*** Begin section ***
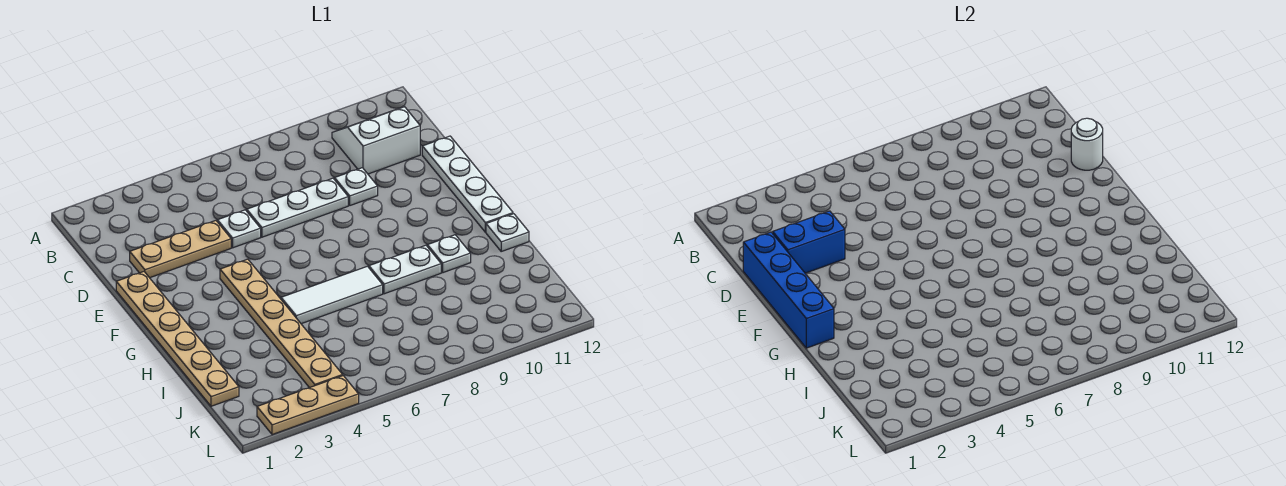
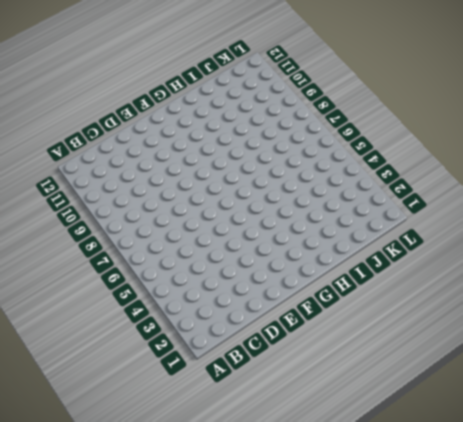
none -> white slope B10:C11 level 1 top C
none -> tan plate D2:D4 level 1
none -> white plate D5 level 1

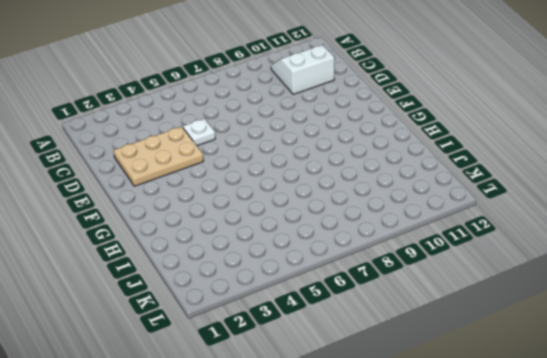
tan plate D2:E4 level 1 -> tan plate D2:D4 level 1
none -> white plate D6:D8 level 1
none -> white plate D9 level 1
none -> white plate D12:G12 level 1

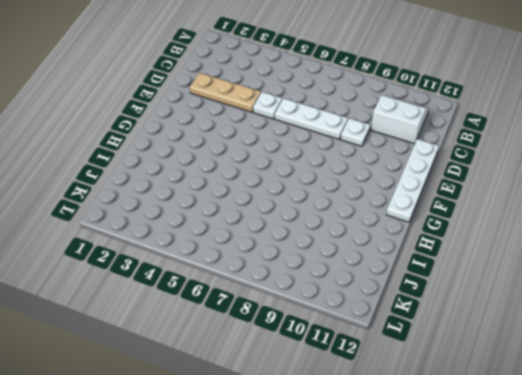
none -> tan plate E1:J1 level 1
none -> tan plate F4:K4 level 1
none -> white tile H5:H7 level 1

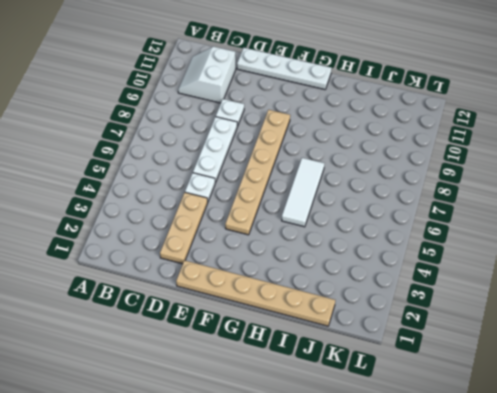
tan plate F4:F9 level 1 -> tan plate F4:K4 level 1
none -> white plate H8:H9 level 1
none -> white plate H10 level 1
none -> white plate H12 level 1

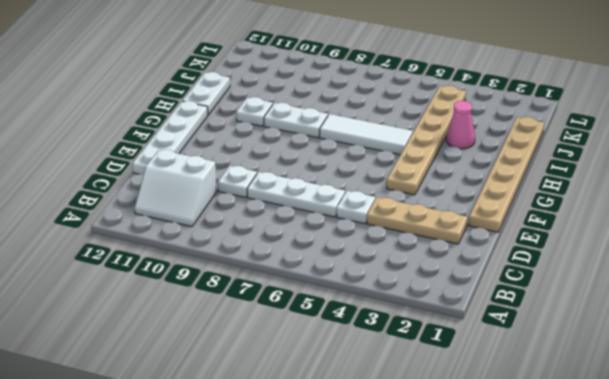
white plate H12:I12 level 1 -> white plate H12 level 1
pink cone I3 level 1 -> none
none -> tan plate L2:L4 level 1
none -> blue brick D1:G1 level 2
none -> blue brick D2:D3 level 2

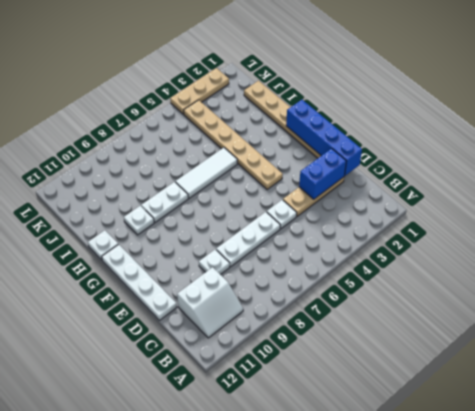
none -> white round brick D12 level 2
*** End section ***
*** Begin section ***
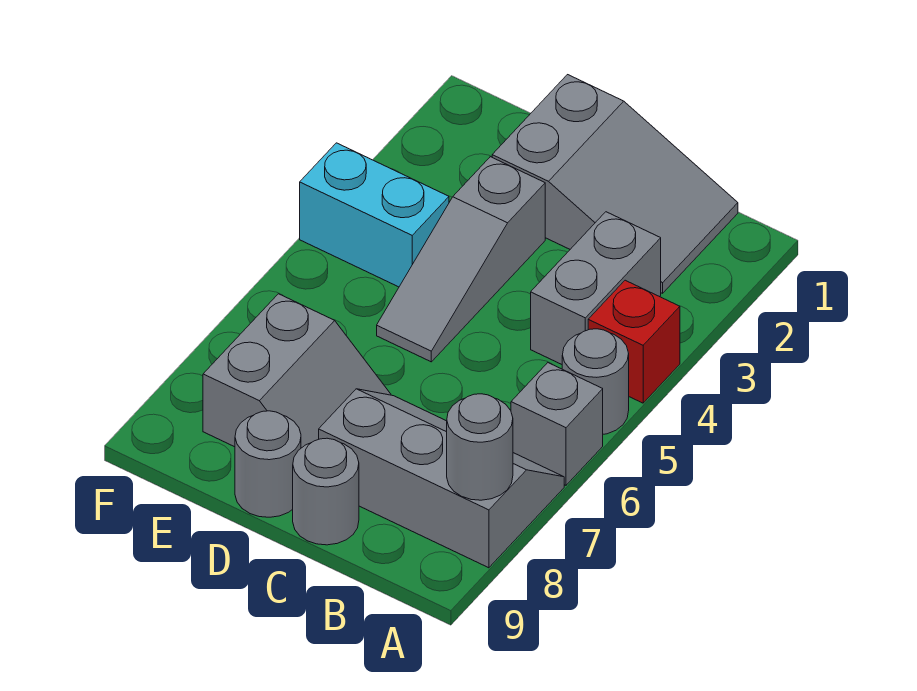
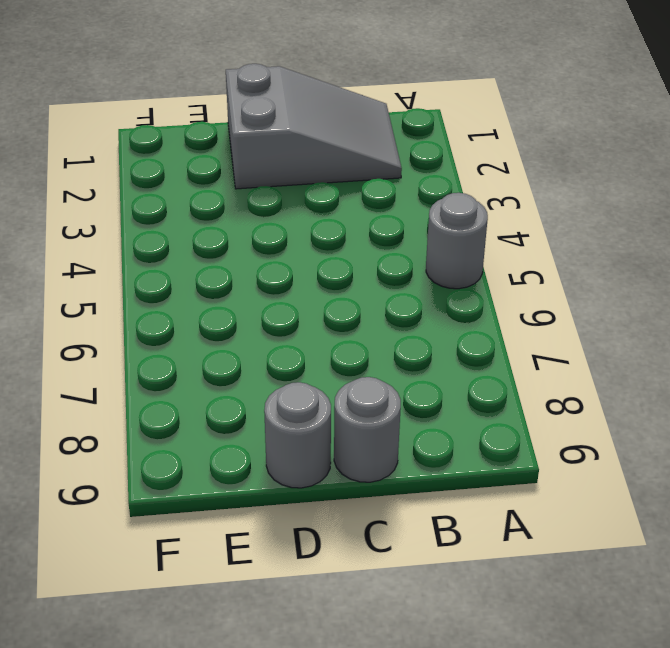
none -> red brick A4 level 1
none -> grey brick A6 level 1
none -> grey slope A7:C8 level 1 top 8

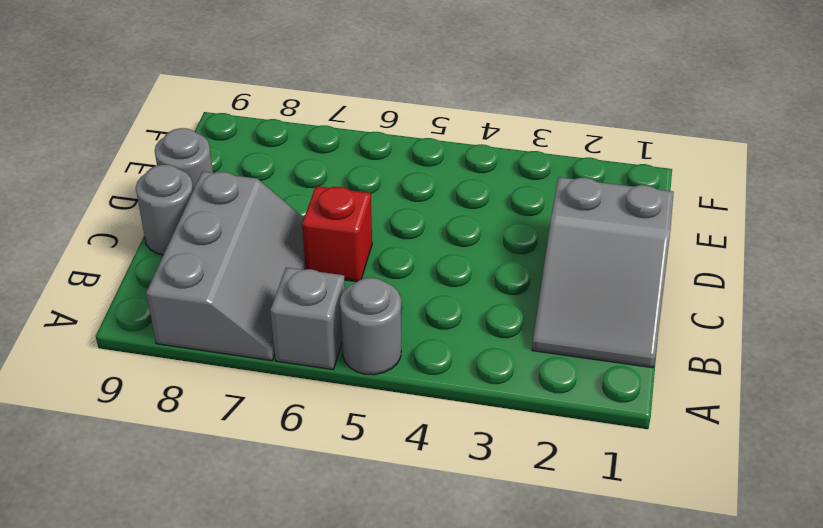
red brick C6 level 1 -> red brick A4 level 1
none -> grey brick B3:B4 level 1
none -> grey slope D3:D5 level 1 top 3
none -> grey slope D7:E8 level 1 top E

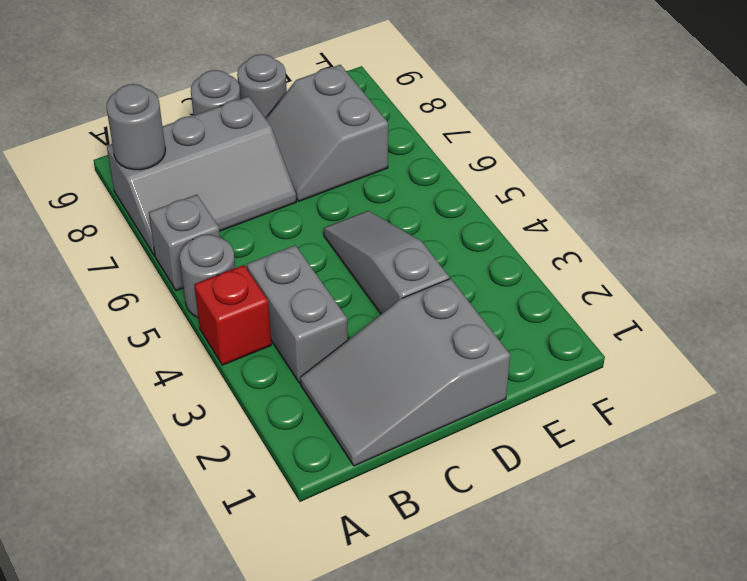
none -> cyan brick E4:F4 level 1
*** End section ***
### What this task involves
Although the records above contain pictures, the copy should not; retype exactly the lines from the one containing "none -> white slope B10:C11 level 1 top C" through the one containing "pink cone I3 level 1 -> none".

### Output of the exercise
none -> white slope B10:C11 level 1 top C
none -> tan plate D2:D4 level 1
none -> white plate D5 level 1

tan plate D2:E4 level 1 -> tan plate D2:D4 level 1
none -> white plate D6:D8 level 1
none -> white plate D9 level 1
none -> white plate D12:G12 level 1

none -> tan plate E1:J1 level 1
none -> tan plate F4:K4 level 1
none -> white tile H5:H7 level 1

tan plate F4:F9 level 1 -> tan plate F4:K4 level 1
none -> white plate H8:H9 level 1
none -> white plate H10 level 1
none -> white plate H12 level 1

white plate H12:I12 level 1 -> white plate H12 level 1
pink cone I3 level 1 -> none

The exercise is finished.